• MATERIALS PROVIDED

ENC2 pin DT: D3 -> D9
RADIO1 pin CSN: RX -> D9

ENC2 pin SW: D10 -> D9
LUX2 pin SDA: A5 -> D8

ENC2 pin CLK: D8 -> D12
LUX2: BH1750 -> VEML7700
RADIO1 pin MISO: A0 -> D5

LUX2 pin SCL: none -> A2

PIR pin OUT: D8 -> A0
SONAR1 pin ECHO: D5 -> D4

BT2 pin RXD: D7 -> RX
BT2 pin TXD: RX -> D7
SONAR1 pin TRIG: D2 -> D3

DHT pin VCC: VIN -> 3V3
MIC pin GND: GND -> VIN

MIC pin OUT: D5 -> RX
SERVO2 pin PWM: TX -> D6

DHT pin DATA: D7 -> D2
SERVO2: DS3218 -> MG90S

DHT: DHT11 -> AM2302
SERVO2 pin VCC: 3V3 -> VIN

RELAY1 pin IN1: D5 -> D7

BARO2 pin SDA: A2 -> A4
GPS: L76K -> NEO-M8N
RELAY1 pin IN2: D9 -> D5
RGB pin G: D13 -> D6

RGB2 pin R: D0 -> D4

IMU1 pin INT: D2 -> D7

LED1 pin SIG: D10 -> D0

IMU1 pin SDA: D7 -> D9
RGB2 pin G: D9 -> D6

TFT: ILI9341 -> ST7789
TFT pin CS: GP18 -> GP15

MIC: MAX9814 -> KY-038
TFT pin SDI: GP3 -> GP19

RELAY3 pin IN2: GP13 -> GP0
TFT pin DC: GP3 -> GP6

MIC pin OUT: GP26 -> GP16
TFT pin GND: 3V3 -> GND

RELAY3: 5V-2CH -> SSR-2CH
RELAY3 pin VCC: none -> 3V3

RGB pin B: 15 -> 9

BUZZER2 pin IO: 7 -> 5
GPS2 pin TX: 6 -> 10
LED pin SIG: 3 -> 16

• HOW TO COMPLETE THIS TASK
Starting at the line above that contains "IMU1 pin SDA: D7 -> D9", repeat each line exactly up to and including the line that contains "RELAY3: 5V-2CH -> SSR-2CH", and stop there.

• EXERCISE SOLUTION
IMU1 pin SDA: D7 -> D9
RGB2 pin G: D9 -> D6

TFT: ILI9341 -> ST7789
TFT pin CS: GP18 -> GP15

MIC: MAX9814 -> KY-038
TFT pin SDI: GP3 -> GP19

RELAY3 pin IN2: GP13 -> GP0
TFT pin DC: GP3 -> GP6

MIC pin OUT: GP26 -> GP16
TFT pin GND: 3V3 -> GND

RELAY3: 5V-2CH -> SSR-2CH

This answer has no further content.